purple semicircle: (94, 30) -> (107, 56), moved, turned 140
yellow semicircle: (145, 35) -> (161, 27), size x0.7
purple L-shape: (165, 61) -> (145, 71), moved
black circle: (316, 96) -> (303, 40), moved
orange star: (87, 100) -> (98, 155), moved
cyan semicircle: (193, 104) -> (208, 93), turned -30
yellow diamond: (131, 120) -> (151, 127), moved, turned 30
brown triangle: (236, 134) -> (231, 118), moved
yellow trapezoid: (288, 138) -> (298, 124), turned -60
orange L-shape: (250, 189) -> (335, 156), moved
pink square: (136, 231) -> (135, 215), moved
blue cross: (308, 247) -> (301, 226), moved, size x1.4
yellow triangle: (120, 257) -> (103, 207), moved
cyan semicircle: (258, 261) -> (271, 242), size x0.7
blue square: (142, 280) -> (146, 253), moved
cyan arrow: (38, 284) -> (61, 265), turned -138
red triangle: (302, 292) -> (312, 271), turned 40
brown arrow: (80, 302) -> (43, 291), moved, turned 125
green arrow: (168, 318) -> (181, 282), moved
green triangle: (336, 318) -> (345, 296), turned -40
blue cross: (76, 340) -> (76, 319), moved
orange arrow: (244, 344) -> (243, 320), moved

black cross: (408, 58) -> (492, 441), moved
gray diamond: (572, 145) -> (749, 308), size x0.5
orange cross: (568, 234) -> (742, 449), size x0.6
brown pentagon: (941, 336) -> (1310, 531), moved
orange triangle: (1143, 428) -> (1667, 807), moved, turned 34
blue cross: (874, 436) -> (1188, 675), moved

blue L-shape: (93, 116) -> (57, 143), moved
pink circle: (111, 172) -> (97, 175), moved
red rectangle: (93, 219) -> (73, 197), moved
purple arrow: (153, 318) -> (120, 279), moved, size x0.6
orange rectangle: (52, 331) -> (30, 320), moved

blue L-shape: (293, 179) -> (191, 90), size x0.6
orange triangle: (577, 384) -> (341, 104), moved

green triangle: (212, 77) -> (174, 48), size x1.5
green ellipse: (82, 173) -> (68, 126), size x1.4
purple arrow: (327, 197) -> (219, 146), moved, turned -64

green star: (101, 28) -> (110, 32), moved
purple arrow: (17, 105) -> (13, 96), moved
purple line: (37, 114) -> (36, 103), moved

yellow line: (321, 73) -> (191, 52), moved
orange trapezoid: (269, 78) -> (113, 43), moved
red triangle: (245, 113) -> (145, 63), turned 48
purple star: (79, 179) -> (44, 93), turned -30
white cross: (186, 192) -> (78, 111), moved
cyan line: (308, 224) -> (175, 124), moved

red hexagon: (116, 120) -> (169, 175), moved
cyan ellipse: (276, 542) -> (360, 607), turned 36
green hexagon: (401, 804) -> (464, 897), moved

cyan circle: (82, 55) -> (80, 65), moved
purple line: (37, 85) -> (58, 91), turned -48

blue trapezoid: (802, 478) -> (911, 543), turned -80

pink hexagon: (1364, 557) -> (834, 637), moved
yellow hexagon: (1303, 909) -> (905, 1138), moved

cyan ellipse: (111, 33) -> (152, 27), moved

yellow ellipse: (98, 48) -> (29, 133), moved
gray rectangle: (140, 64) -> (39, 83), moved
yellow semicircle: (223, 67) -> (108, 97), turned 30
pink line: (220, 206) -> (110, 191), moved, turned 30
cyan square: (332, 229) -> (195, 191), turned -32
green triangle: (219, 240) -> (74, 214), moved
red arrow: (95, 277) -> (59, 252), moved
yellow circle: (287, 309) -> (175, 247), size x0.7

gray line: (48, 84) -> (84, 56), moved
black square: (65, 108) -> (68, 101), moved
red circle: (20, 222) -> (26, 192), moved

=== Task item ===
Every line of the listing that includes the word "yellow" must be copied.

=== The completed task ===
yellow semicircle: (145, 35) -> (161, 27), size x0.7
yellow diamond: (131, 120) -> (151, 127), moved, turned 30
yellow trapezoid: (288, 138) -> (298, 124), turned -60
yellow triangle: (120, 257) -> (103, 207), moved
yellow line: (321, 73) -> (191, 52), moved
yellow hexagon: (1303, 909) -> (905, 1138), moved
yellow ellipse: (98, 48) -> (29, 133), moved
yellow semicircle: (223, 67) -> (108, 97), turned 30
yellow circle: (287, 309) -> (175, 247), size x0.7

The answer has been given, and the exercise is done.